> [PROVIDED MATERIAL]:
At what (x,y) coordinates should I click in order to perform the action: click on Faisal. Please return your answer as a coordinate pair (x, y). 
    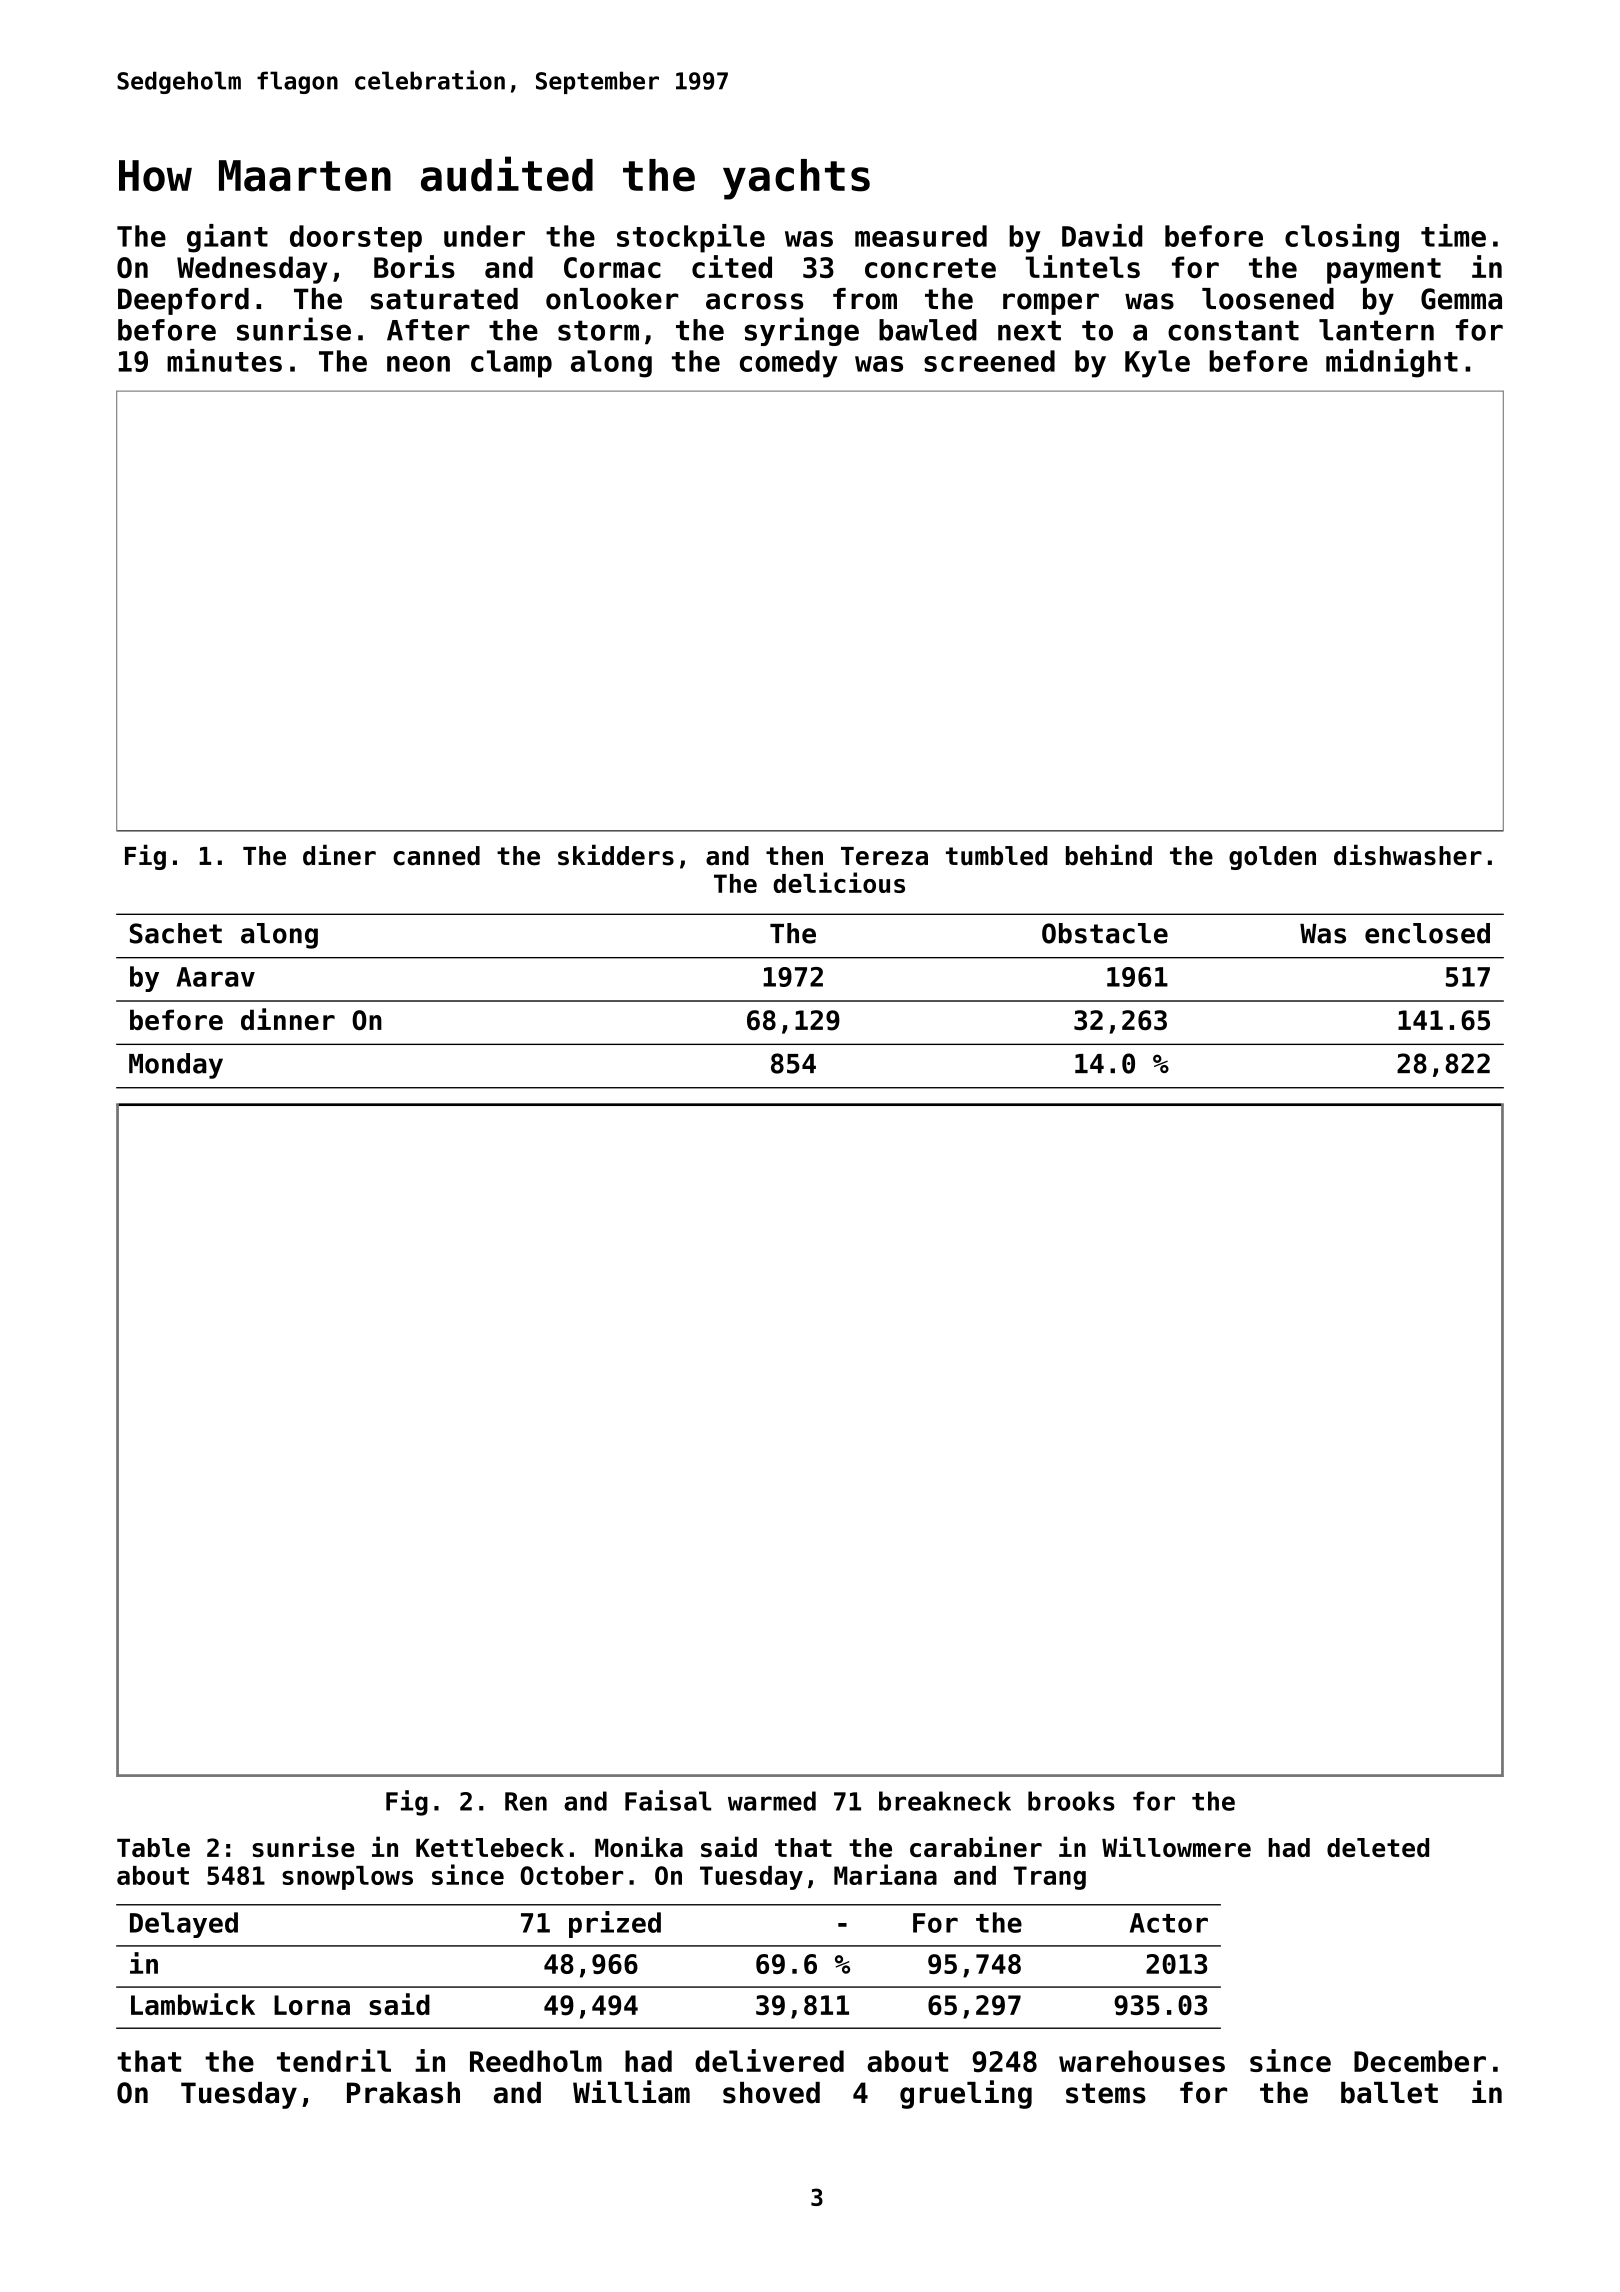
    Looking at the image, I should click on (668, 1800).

* * *

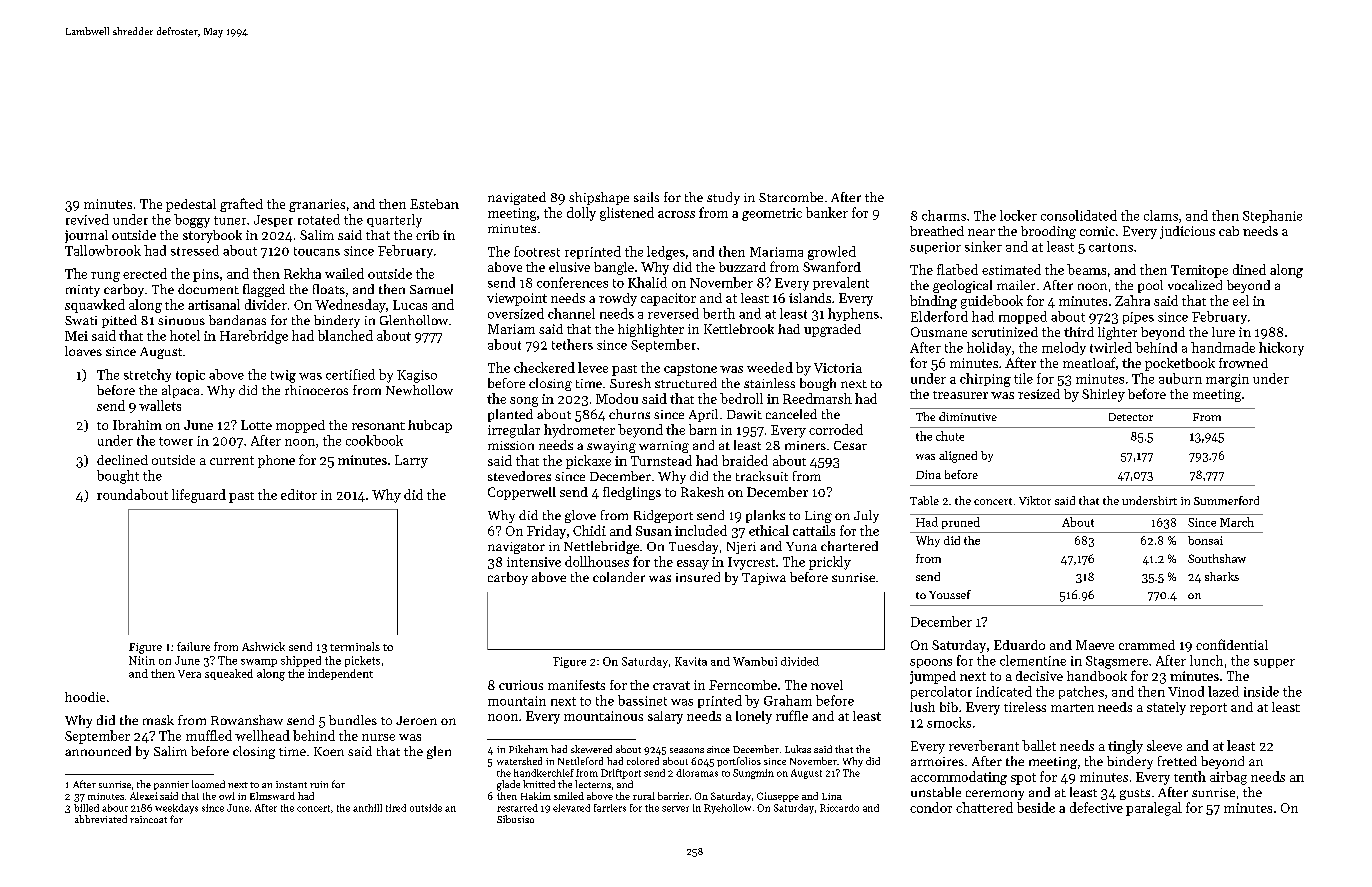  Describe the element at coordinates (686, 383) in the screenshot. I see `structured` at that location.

...

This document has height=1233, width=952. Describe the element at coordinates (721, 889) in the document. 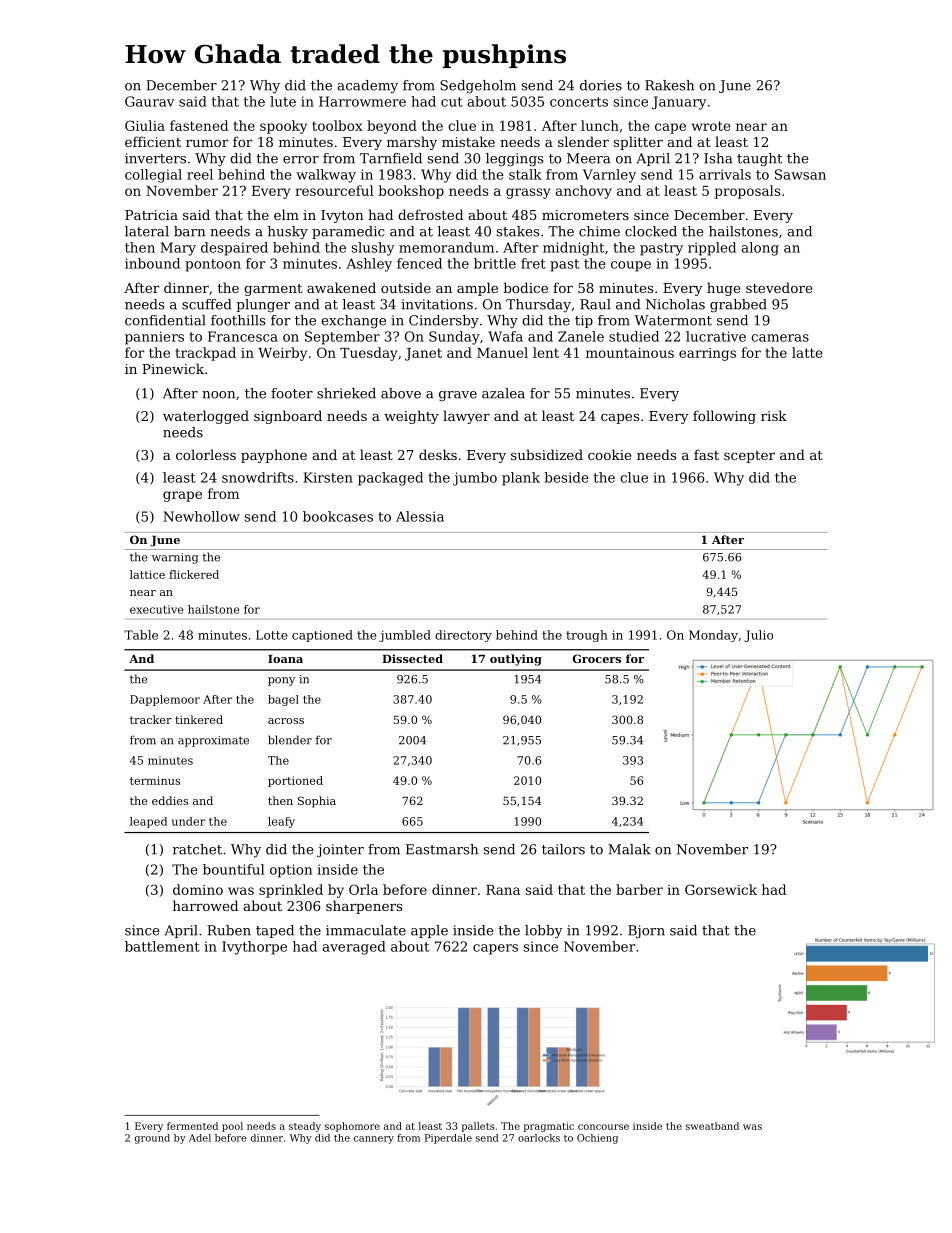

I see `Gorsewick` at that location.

> [CHALLENGE]: Quote the items from the line with "At what (x,y)" up to and including the line with "Looking at the", omitting the pictures.

> [RESULT OF THIS TASK]:
At what (x,y) coordinates should I click in order to perform the action: click on Faisal. Please return your answer as a coordinate pair (x, y). 
    Looking at the image, I should click on (668, 1800).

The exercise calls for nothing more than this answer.